(Detected change data)
'''

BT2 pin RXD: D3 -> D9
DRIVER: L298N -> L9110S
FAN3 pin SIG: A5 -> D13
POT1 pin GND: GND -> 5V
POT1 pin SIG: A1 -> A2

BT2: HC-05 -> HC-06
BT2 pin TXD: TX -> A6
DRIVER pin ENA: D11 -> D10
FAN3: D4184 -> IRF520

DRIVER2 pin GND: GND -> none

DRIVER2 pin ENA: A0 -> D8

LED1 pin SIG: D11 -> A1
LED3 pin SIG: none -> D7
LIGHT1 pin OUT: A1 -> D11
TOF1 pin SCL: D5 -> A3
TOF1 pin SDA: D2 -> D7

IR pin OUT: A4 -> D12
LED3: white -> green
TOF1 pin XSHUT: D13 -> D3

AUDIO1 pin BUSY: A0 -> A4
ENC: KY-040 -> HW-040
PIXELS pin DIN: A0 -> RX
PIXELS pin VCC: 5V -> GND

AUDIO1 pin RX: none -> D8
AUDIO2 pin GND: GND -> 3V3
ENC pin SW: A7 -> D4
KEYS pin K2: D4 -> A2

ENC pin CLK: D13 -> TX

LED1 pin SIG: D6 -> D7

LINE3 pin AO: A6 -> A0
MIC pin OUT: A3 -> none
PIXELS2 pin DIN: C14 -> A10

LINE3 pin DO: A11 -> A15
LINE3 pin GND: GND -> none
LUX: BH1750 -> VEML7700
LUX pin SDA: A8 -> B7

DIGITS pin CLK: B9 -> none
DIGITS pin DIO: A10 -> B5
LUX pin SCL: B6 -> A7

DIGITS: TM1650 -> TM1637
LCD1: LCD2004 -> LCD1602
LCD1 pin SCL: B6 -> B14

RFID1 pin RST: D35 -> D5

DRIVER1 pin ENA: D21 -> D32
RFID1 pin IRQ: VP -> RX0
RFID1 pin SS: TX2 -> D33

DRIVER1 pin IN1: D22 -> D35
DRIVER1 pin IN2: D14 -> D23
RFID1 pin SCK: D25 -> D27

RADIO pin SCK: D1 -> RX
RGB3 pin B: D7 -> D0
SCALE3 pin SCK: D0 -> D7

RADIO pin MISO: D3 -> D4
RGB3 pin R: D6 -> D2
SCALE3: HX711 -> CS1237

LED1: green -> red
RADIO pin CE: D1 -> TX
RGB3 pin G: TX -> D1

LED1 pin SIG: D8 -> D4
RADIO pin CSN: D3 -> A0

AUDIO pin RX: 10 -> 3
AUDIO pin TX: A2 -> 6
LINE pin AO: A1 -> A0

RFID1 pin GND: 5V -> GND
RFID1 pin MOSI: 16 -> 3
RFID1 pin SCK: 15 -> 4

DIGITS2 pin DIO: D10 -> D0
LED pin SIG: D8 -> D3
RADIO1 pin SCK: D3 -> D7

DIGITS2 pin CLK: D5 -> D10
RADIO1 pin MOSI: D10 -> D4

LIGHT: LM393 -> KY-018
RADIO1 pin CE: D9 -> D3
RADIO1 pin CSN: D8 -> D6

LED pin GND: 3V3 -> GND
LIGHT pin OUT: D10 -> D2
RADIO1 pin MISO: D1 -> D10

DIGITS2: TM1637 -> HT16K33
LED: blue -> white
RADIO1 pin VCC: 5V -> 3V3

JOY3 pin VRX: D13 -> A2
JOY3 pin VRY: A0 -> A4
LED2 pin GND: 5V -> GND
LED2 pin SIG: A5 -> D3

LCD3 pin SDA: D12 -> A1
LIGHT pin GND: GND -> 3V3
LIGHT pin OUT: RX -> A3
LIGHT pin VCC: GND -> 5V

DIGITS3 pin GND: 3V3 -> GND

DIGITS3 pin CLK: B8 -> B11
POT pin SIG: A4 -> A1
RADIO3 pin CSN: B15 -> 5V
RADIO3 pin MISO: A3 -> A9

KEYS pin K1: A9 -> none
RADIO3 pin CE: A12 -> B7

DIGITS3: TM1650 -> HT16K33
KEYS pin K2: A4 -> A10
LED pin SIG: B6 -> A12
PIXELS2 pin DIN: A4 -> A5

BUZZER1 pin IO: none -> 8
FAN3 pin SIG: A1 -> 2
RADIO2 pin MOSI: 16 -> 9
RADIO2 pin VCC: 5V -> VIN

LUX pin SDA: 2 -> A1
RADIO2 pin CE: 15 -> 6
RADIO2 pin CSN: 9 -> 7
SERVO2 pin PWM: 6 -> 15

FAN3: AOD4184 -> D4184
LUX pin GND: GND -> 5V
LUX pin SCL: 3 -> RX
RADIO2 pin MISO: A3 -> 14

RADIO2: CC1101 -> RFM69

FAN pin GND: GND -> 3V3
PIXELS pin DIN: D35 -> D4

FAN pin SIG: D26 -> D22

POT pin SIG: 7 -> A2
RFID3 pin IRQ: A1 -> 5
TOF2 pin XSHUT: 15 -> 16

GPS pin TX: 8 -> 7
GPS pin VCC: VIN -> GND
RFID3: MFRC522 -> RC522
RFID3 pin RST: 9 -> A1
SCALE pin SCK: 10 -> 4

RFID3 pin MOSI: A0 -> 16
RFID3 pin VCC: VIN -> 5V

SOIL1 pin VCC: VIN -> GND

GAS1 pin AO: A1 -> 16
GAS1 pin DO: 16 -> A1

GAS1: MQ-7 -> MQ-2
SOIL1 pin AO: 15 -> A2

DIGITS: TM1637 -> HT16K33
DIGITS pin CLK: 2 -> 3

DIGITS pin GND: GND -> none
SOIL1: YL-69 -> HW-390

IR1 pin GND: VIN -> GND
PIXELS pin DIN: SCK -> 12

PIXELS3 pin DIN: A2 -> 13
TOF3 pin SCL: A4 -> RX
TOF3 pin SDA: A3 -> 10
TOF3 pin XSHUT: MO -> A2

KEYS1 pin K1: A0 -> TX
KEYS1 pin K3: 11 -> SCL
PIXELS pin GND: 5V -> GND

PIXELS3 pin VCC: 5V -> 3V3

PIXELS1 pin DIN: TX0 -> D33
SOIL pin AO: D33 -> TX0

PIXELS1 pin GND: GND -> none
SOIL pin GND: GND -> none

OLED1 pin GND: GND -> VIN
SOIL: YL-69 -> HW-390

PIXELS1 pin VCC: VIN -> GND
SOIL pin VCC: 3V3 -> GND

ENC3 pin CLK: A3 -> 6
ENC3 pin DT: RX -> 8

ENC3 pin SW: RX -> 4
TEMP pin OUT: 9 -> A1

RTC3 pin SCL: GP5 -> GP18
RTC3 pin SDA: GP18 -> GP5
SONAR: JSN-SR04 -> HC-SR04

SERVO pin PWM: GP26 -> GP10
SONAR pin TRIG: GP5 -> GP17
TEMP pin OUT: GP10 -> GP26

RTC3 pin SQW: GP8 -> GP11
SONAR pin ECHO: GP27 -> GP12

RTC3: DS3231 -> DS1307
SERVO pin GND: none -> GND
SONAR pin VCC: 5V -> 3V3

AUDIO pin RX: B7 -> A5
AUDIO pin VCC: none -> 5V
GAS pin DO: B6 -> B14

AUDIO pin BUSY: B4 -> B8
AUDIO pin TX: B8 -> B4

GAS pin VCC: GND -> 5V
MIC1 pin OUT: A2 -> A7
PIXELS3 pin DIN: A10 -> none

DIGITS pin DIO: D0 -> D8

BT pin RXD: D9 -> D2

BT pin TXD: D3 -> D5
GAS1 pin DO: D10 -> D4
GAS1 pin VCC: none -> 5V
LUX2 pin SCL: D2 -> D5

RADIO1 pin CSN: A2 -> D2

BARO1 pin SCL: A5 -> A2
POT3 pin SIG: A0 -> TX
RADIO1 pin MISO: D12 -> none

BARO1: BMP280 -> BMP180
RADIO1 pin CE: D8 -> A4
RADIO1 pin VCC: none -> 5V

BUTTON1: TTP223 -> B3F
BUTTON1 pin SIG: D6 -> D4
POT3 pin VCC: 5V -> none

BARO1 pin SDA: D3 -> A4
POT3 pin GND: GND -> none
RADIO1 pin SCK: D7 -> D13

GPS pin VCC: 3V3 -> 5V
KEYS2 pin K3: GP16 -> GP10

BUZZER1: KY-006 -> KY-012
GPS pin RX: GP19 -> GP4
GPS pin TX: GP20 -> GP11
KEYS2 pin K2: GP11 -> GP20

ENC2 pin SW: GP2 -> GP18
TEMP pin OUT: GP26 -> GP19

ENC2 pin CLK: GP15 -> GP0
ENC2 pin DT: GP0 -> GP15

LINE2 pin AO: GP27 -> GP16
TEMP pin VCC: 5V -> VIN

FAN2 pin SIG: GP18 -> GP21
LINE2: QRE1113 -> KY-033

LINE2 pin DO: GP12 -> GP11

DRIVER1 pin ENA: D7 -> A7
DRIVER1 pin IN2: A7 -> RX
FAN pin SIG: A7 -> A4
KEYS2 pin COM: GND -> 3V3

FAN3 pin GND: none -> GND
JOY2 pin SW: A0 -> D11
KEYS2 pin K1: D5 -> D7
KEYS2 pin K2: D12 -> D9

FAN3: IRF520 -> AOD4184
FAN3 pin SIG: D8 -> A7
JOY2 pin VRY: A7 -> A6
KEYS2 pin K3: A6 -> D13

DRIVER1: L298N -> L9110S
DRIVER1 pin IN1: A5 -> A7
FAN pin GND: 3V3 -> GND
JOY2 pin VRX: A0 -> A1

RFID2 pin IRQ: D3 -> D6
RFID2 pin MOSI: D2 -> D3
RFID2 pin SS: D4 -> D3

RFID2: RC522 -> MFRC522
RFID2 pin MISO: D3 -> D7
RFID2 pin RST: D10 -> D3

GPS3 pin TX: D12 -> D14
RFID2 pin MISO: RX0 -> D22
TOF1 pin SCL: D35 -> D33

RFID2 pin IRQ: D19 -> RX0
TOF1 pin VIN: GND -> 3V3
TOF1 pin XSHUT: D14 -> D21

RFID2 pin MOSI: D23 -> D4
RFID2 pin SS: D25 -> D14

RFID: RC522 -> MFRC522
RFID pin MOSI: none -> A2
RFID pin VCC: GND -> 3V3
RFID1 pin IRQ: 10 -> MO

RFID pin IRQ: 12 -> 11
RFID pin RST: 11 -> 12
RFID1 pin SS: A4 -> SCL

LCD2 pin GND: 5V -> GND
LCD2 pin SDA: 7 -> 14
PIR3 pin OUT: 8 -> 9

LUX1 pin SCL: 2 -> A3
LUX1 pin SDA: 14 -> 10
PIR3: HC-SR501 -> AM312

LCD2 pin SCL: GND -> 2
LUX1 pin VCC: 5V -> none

'''

**Work request:** In the entries above, one line contains "RADIO pin MISO: D3 -> D4" and another contains "KEYS1 pin K1: A0 -> TX". Reproduce exactly those two lines and the lines between them, nothing else.

**Solution to the problem:**
RADIO pin MISO: D3 -> D4
RGB3 pin R: D6 -> D2
SCALE3: HX711 -> CS1237

LED1: green -> red
RADIO pin CE: D1 -> TX
RGB3 pin G: TX -> D1

LED1 pin SIG: D8 -> D4
RADIO pin CSN: D3 -> A0

AUDIO pin RX: 10 -> 3
AUDIO pin TX: A2 -> 6
LINE pin AO: A1 -> A0

RFID1 pin GND: 5V -> GND
RFID1 pin MOSI: 16 -> 3
RFID1 pin SCK: 15 -> 4

DIGITS2 pin DIO: D10 -> D0
LED pin SIG: D8 -> D3
RADIO1 pin SCK: D3 -> D7

DIGITS2 pin CLK: D5 -> D10
RADIO1 pin MOSI: D10 -> D4

LIGHT: LM393 -> KY-018
RADIO1 pin CE: D9 -> D3
RADIO1 pin CSN: D8 -> D6

LED pin GND: 3V3 -> GND
LIGHT pin OUT: D10 -> D2
RADIO1 pin MISO: D1 -> D10

DIGITS2: TM1637 -> HT16K33
LED: blue -> white
RADIO1 pin VCC: 5V -> 3V3

JOY3 pin VRX: D13 -> A2
JOY3 pin VRY: A0 -> A4
LED2 pin GND: 5V -> GND
LED2 pin SIG: A5 -> D3

LCD3 pin SDA: D12 -> A1
LIGHT pin GND: GND -> 3V3
LIGHT pin OUT: RX -> A3
LIGHT pin VCC: GND -> 5V

DIGITS3 pin GND: 3V3 -> GND

DIGITS3 pin CLK: B8 -> B11
POT pin SIG: A4 -> A1
RADIO3 pin CSN: B15 -> 5V
RADIO3 pin MISO: A3 -> A9

KEYS pin K1: A9 -> none
RADIO3 pin CE: A12 -> B7

DIGITS3: TM1650 -> HT16K33
KEYS pin K2: A4 -> A10
LED pin SIG: B6 -> A12
PIXELS2 pin DIN: A4 -> A5

BUZZER1 pin IO: none -> 8
FAN3 pin SIG: A1 -> 2
RADIO2 pin MOSI: 16 -> 9
RADIO2 pin VCC: 5V -> VIN

LUX pin SDA: 2 -> A1
RADIO2 pin CE: 15 -> 6
RADIO2 pin CSN: 9 -> 7
SERVO2 pin PWM: 6 -> 15

FAN3: AOD4184 -> D4184
LUX pin GND: GND -> 5V
LUX pin SCL: 3 -> RX
RADIO2 pin MISO: A3 -> 14

RADIO2: CC1101 -> RFM69

FAN pin GND: GND -> 3V3
PIXELS pin DIN: D35 -> D4

FAN pin SIG: D26 -> D22

POT pin SIG: 7 -> A2
RFID3 pin IRQ: A1 -> 5
TOF2 pin XSHUT: 15 -> 16

GPS pin TX: 8 -> 7
GPS pin VCC: VIN -> GND
RFID3: MFRC522 -> RC522
RFID3 pin RST: 9 -> A1
SCALE pin SCK: 10 -> 4

RFID3 pin MOSI: A0 -> 16
RFID3 pin VCC: VIN -> 5V

SOIL1 pin VCC: VIN -> GND

GAS1 pin AO: A1 -> 16
GAS1 pin DO: 16 -> A1

GAS1: MQ-7 -> MQ-2
SOIL1 pin AO: 15 -> A2

DIGITS: TM1637 -> HT16K33
DIGITS pin CLK: 2 -> 3

DIGITS pin GND: GND -> none
SOIL1: YL-69 -> HW-390

IR1 pin GND: VIN -> GND
PIXELS pin DIN: SCK -> 12

PIXELS3 pin DIN: A2 -> 13
TOF3 pin SCL: A4 -> RX
TOF3 pin SDA: A3 -> 10
TOF3 pin XSHUT: MO -> A2

KEYS1 pin K1: A0 -> TX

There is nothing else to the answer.